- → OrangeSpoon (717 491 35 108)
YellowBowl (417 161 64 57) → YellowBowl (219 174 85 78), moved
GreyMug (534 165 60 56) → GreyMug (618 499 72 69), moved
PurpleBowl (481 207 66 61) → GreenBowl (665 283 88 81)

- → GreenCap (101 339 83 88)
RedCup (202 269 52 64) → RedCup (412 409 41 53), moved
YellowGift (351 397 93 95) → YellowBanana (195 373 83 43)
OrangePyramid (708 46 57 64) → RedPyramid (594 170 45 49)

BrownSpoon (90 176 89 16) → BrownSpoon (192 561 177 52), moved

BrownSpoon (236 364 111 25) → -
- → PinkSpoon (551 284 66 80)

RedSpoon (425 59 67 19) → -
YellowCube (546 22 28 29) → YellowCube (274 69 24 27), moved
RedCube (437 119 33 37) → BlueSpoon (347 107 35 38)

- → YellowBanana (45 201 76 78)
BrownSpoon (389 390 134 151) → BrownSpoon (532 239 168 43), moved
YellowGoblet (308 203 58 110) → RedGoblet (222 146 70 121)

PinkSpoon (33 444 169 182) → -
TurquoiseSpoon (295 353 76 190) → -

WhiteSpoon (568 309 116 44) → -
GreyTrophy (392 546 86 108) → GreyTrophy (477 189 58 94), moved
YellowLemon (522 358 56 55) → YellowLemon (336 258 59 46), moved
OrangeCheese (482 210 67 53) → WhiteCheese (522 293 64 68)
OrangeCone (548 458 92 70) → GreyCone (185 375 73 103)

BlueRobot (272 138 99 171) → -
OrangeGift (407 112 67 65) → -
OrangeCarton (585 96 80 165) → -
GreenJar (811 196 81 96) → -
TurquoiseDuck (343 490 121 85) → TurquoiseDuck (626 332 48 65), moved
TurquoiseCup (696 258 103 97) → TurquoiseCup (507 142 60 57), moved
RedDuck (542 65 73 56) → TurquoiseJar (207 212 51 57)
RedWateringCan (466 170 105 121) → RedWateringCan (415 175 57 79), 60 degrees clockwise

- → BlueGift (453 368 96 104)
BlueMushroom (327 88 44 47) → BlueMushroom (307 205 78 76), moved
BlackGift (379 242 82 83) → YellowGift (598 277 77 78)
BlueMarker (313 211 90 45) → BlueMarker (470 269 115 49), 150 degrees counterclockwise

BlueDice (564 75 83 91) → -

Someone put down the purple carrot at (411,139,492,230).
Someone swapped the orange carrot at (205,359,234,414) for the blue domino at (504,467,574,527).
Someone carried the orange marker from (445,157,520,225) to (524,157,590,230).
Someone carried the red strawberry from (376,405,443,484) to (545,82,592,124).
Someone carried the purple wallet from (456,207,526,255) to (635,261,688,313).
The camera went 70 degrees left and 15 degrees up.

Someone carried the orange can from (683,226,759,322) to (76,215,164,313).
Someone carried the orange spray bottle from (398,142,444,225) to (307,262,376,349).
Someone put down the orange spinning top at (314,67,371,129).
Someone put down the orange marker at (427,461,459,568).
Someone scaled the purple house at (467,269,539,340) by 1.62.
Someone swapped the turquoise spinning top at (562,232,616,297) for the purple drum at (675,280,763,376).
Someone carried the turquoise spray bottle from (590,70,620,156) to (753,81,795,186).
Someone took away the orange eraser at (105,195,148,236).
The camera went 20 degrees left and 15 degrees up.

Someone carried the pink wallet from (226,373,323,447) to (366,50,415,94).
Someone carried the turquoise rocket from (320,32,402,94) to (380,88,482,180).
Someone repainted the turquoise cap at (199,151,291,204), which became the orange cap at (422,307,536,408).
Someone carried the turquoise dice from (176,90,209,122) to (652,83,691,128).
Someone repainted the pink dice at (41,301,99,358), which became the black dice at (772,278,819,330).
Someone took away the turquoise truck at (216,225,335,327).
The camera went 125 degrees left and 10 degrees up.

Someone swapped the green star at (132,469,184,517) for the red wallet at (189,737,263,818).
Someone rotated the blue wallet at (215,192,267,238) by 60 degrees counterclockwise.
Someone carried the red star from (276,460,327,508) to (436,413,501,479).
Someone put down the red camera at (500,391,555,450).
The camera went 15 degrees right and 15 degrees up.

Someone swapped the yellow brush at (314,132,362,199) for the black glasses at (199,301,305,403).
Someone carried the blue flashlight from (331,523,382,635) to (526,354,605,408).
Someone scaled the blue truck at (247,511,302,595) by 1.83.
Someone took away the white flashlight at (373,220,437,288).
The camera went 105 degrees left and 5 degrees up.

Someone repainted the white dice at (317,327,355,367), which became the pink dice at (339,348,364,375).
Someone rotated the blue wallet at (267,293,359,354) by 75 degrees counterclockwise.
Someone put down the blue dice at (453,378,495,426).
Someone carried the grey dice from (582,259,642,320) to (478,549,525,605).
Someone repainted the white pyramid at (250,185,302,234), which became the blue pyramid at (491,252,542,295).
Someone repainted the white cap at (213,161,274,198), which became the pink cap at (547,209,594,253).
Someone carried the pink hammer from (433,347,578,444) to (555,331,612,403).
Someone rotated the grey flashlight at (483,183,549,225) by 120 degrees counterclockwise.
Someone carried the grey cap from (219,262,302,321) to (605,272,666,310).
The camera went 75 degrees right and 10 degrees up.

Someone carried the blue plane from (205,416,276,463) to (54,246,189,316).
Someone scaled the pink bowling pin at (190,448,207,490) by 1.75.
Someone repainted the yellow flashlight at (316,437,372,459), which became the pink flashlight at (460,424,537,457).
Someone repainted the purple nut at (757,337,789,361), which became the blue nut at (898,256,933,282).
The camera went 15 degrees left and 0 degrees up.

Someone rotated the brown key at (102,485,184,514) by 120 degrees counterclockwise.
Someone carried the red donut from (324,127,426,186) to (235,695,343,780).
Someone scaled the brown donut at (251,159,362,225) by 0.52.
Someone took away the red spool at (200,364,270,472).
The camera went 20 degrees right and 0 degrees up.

━━━━

Transcribe the material above in its entirety. Match it exactly.

- → OrangeSpoon (717 491 35 108)
YellowBowl (417 161 64 57) → YellowBowl (219 174 85 78), moved
GreyMug (534 165 60 56) → GreyMug (618 499 72 69), moved
PurpleBowl (481 207 66 61) → GreenBowl (665 283 88 81)

- → GreenCap (101 339 83 88)
RedCup (202 269 52 64) → RedCup (412 409 41 53), moved
YellowGift (351 397 93 95) → YellowBanana (195 373 83 43)
OrangePyramid (708 46 57 64) → RedPyramid (594 170 45 49)

BrownSpoon (90 176 89 16) → BrownSpoon (192 561 177 52), moved

BrownSpoon (236 364 111 25) → -
- → PinkSpoon (551 284 66 80)

RedSpoon (425 59 67 19) → -
YellowCube (546 22 28 29) → YellowCube (274 69 24 27), moved
RedCube (437 119 33 37) → BlueSpoon (347 107 35 38)

- → YellowBanana (45 201 76 78)
BrownSpoon (389 390 134 151) → BrownSpoon (532 239 168 43), moved
YellowGoblet (308 203 58 110) → RedGoblet (222 146 70 121)

PinkSpoon (33 444 169 182) → -
TurquoiseSpoon (295 353 76 190) → -

WhiteSpoon (568 309 116 44) → -
GreyTrophy (392 546 86 108) → GreyTrophy (477 189 58 94), moved
YellowLemon (522 358 56 55) → YellowLemon (336 258 59 46), moved
OrangeCheese (482 210 67 53) → WhiteCheese (522 293 64 68)
OrangeCone (548 458 92 70) → GreyCone (185 375 73 103)

BlueRobot (272 138 99 171) → -
OrangeGift (407 112 67 65) → -
OrangeCarton (585 96 80 165) → -
GreenJar (811 196 81 96) → -
TurquoiseDuck (343 490 121 85) → TurquoiseDuck (626 332 48 65), moved
TurquoiseCup (696 258 103 97) → TurquoiseCup (507 142 60 57), moved
RedDuck (542 65 73 56) → TurquoiseJar (207 212 51 57)
RedWateringCan (466 170 105 121) → RedWateringCan (415 175 57 79), 60 degrees clockwise

- → BlueGift (453 368 96 104)
BlueMushroom (327 88 44 47) → BlueMushroom (307 205 78 76), moved
BlackGift (379 242 82 83) → YellowGift (598 277 77 78)
BlueMarker (313 211 90 45) → BlueMarker (470 269 115 49), 150 degrees counterclockwise

BlueDice (564 75 83 91) → -

Someone put down the purple carrot at (411,139,492,230).
Someone swapped the orange carrot at (205,359,234,414) for the blue domino at (504,467,574,527).
Someone carried the orange marker from (445,157,520,225) to (524,157,590,230).
Someone carried the red strawberry from (376,405,443,484) to (545,82,592,124).
Someone carried the purple wallet from (456,207,526,255) to (635,261,688,313).
The camera went 70 degrees left and 15 degrees up.

Someone carried the orange can from (683,226,759,322) to (76,215,164,313).
Someone carried the orange spray bottle from (398,142,444,225) to (307,262,376,349).
Someone put down the orange spinning top at (314,67,371,129).
Someone put down the orange marker at (427,461,459,568).
Someone scaled the purple house at (467,269,539,340) by 1.62.
Someone swapped the turquoise spinning top at (562,232,616,297) for the purple drum at (675,280,763,376).
Someone carried the turquoise spray bottle from (590,70,620,156) to (753,81,795,186).
Someone took away the orange eraser at (105,195,148,236).
The camera went 20 degrees left and 15 degrees up.

Someone carried the pink wallet from (226,373,323,447) to (366,50,415,94).
Someone carried the turquoise rocket from (320,32,402,94) to (380,88,482,180).
Someone repainted the turquoise cap at (199,151,291,204), which became the orange cap at (422,307,536,408).
Someone carried the turquoise dice from (176,90,209,122) to (652,83,691,128).
Someone repainted the pink dice at (41,301,99,358), which became the black dice at (772,278,819,330).
Someone took away the turquoise truck at (216,225,335,327).
The camera went 125 degrees left and 10 degrees up.

Someone swapped the green star at (132,469,184,517) for the red wallet at (189,737,263,818).
Someone rotated the blue wallet at (215,192,267,238) by 60 degrees counterclockwise.
Someone carried the red star from (276,460,327,508) to (436,413,501,479).
Someone put down the red camera at (500,391,555,450).
The camera went 15 degrees right and 15 degrees up.

Someone swapped the yellow brush at (314,132,362,199) for the black glasses at (199,301,305,403).
Someone carried the blue flashlight from (331,523,382,635) to (526,354,605,408).
Someone scaled the blue truck at (247,511,302,595) by 1.83.
Someone took away the white flashlight at (373,220,437,288).
The camera went 105 degrees left and 5 degrees up.

Someone repainted the white dice at (317,327,355,367), which became the pink dice at (339,348,364,375).
Someone rotated the blue wallet at (267,293,359,354) by 75 degrees counterclockwise.
Someone put down the blue dice at (453,378,495,426).
Someone carried the grey dice from (582,259,642,320) to (478,549,525,605).
Someone repainted the white pyramid at (250,185,302,234), which became the blue pyramid at (491,252,542,295).
Someone repainted the white cap at (213,161,274,198), which became the pink cap at (547,209,594,253).
Someone carried the pink hammer from (433,347,578,444) to (555,331,612,403).
Someone rotated the grey flashlight at (483,183,549,225) by 120 degrees counterclockwise.
Someone carried the grey cap from (219,262,302,321) to (605,272,666,310).
The camera went 75 degrees right and 10 degrees up.

Someone carried the blue plane from (205,416,276,463) to (54,246,189,316).
Someone scaled the pink bowling pin at (190,448,207,490) by 1.75.
Someone repainted the yellow flashlight at (316,437,372,459), which became the pink flashlight at (460,424,537,457).
Someone repainted the purple nut at (757,337,789,361), which became the blue nut at (898,256,933,282).
The camera went 15 degrees left and 0 degrees up.

Someone rotated the brown key at (102,485,184,514) by 120 degrees counterclockwise.
Someone carried the red donut from (324,127,426,186) to (235,695,343,780).
Someone scaled the brown donut at (251,159,362,225) by 0.52.
Someone took away the red spool at (200,364,270,472).
The camera went 20 degrees right and 0 degrees up.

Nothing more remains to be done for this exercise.